■ **Work order**: Go line by line through the records below. Copy whichever lines contain the string "star".

■ **Provided records**:
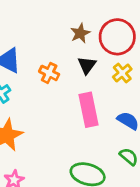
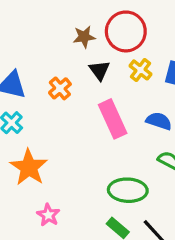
brown star: (80, 33) -> (84, 37), turned 30
orange cross: (49, 73) -> (60, 88), turned 36

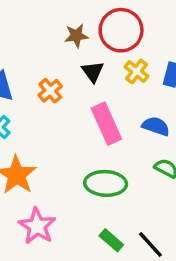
green ellipse: (128, 190) -> (106, 183), moved
pink star: (48, 215) -> (37, 226), size x1.5

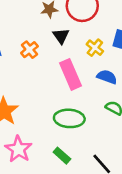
yellow cross: (136, 72) -> (95, 48), moved
green rectangle: (111, 240) -> (62, 156), moved

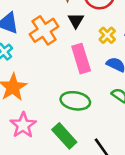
orange cross: (29, 50) -> (44, 30), size x1.6
green rectangle: (62, 156) -> (64, 136), size x1.5

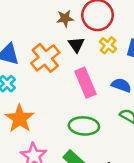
yellow cross: (107, 35) -> (108, 45), moved

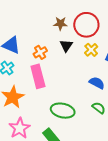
orange cross: (45, 58) -> (40, 52), size x0.6
pink rectangle: (85, 83) -> (38, 76), moved

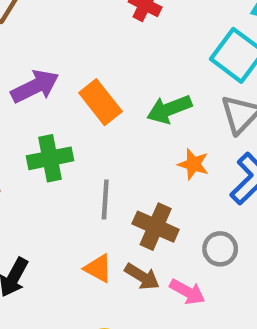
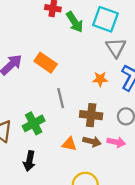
green arrow: (169, 109) -> (75, 22), moved, turned -85
green cross: (50, 158) -> (34, 123), moved
gray line: (105, 200) -> (61, 98), moved

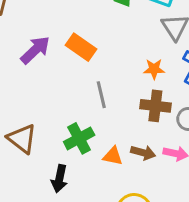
brown cross: (91, 115) -> (155, 106), moved
green cross: (34, 123) -> (79, 138), moved

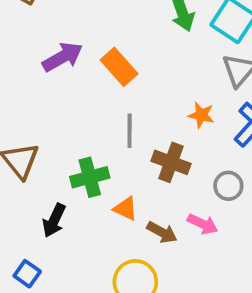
brown cross: (155, 106) -> (171, 162), moved
brown arrow: (143, 153) -> (162, 232), moved

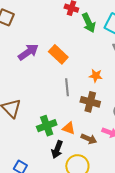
orange star: (201, 115) -> (96, 76), moved
green cross: (90, 177) -> (47, 126), moved
black arrow: (54, 220) -> (57, 149), moved

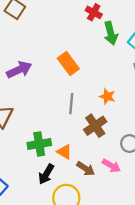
purple arrow: (28, 52) -> (19, 70), moved
brown cross: (90, 102) -> (95, 126), turned 30

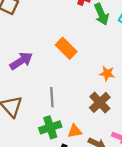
gray line: (71, 104) -> (52, 97), moved
orange triangle: (64, 152) -> (75, 131), turned -32

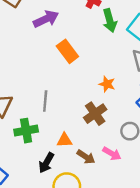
purple arrow: (21, 61) -> (46, 19), moved
green cross: (50, 127) -> (26, 131), moved

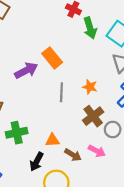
purple arrow: (46, 19) -> (26, 70), moved
gray line: (45, 101) -> (61, 92), moved
brown cross: (95, 114) -> (93, 116), moved

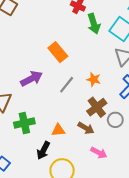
purple arrow: (26, 70) -> (32, 79), moved
gray line: (61, 92) -> (67, 85), turned 36
pink arrow: (97, 151) -> (99, 153), moved
brown arrow: (73, 155) -> (86, 128), moved

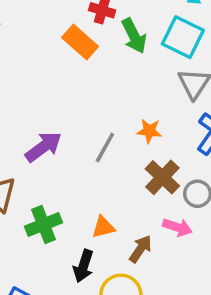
orange rectangle: (58, 52) -> (80, 42), moved
brown arrow: (86, 128) -> (140, 249), moved, turned -77
pink arrow: (99, 153) -> (177, 227), moved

■ **Result for this exercise**:
brown star: (80, 33) -> (84, 37), turned 30
pink star: (48, 215) -> (37, 226), size x1.5
orange star: (201, 115) -> (96, 76), moved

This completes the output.